> TASK GOAL
Copy the records below exactly as they are written.

(PROVIDED ENTRIES)

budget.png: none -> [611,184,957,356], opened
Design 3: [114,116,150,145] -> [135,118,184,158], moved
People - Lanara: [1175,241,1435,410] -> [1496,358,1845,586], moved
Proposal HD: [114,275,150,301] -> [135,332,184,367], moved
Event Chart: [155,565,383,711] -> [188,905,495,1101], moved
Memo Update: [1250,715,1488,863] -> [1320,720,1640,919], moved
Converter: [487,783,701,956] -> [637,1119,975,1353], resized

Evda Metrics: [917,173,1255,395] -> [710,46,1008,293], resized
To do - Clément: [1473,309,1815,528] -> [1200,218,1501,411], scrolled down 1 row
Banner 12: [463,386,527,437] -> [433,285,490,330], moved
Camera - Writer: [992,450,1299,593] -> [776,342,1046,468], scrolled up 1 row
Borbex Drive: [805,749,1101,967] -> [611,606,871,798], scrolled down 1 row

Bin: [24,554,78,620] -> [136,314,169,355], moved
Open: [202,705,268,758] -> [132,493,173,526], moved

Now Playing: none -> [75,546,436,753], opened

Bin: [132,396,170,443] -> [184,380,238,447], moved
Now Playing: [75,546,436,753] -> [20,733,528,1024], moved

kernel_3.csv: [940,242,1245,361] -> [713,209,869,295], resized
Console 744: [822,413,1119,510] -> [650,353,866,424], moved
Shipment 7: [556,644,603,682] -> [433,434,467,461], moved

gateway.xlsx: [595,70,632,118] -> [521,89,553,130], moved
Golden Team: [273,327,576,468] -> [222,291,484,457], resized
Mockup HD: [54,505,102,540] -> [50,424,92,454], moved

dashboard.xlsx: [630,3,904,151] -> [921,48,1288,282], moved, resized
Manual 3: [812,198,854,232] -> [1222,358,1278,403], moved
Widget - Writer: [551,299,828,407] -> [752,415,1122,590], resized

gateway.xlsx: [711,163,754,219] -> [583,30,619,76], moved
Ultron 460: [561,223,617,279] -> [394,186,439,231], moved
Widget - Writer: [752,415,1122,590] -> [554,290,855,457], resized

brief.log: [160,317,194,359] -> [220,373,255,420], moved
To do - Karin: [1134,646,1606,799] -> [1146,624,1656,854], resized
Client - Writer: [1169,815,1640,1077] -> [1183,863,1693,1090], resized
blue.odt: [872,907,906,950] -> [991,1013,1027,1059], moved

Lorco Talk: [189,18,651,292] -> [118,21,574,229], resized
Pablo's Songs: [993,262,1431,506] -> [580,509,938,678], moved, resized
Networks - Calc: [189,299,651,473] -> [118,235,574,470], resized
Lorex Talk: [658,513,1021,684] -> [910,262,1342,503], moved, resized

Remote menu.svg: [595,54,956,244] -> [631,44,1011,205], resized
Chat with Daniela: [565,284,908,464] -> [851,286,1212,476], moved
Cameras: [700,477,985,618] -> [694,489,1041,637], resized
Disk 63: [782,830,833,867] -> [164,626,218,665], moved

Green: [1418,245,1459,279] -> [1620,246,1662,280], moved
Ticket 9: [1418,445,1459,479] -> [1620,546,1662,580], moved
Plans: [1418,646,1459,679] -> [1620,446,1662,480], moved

(End PROVIDED ENTRIES)

> TASK RESULT
budget.png: none -> [611,184,957,356], opened
Design 3: [114,116,150,145] -> [135,118,184,158], moved
People - Lanara: [1175,241,1435,410] -> [1496,358,1845,586], moved
Proposal HD: [114,275,150,301] -> [135,332,184,367], moved
Event Chart: [155,565,383,711] -> [188,905,495,1101], moved
Memo Update: [1250,715,1488,863] -> [1320,720,1640,919], moved
Converter: [487,783,701,956] -> [637,1119,975,1353], resized

Evda Metrics: [917,173,1255,395] -> [710,46,1008,293], resized
To do - Clément: [1473,309,1815,528] -> [1200,218,1501,411], scrolled down 1 row
Banner 12: [463,386,527,437] -> [433,285,490,330], moved
Camera - Writer: [992,450,1299,593] -> [776,342,1046,468], scrolled up 1 row
Borbex Drive: [805,749,1101,967] -> [611,606,871,798], scrolled down 1 row

Bin: [24,554,78,620] -> [136,314,169,355], moved
Open: [202,705,268,758] -> [132,493,173,526], moved

Now Playing: none -> [75,546,436,753], opened

Bin: [132,396,170,443] -> [184,380,238,447], moved
Now Playing: [75,546,436,753] -> [20,733,528,1024], moved

kernel_3.csv: [940,242,1245,361] -> [713,209,869,295], resized
Console 744: [822,413,1119,510] -> [650,353,866,424], moved
Shipment 7: [556,644,603,682] -> [433,434,467,461], moved

gateway.xlsx: [595,70,632,118] -> [521,89,553,130], moved
Golden Team: [273,327,576,468] -> [222,291,484,457], resized
Mockup HD: [54,505,102,540] -> [50,424,92,454], moved

dashboard.xlsx: [630,3,904,151] -> [921,48,1288,282], moved, resized
Manual 3: [812,198,854,232] -> [1222,358,1278,403], moved
Widget - Writer: [551,299,828,407] -> [752,415,1122,590], resized

gateway.xlsx: [711,163,754,219] -> [583,30,619,76], moved
Ultron 460: [561,223,617,279] -> [394,186,439,231], moved
Widget - Writer: [752,415,1122,590] -> [554,290,855,457], resized

brief.log: [160,317,194,359] -> [220,373,255,420], moved
To do - Karin: [1134,646,1606,799] -> [1146,624,1656,854], resized
Client - Writer: [1169,815,1640,1077] -> [1183,863,1693,1090], resized
blue.odt: [872,907,906,950] -> [991,1013,1027,1059], moved

Lorco Talk: [189,18,651,292] -> [118,21,574,229], resized
Pablo's Songs: [993,262,1431,506] -> [580,509,938,678], moved, resized
Networks - Calc: [189,299,651,473] -> [118,235,574,470], resized
Lorex Talk: [658,513,1021,684] -> [910,262,1342,503], moved, resized

Remote menu.svg: [595,54,956,244] -> [631,44,1011,205], resized
Chat with Daniela: [565,284,908,464] -> [851,286,1212,476], moved
Cameras: [700,477,985,618] -> [694,489,1041,637], resized
Disk 63: [782,830,833,867] -> [164,626,218,665], moved

Green: [1418,245,1459,279] -> [1620,246,1662,280], moved
Ticket 9: [1418,445,1459,479] -> [1620,546,1662,580], moved
Plans: [1418,646,1459,679] -> [1620,446,1662,480], moved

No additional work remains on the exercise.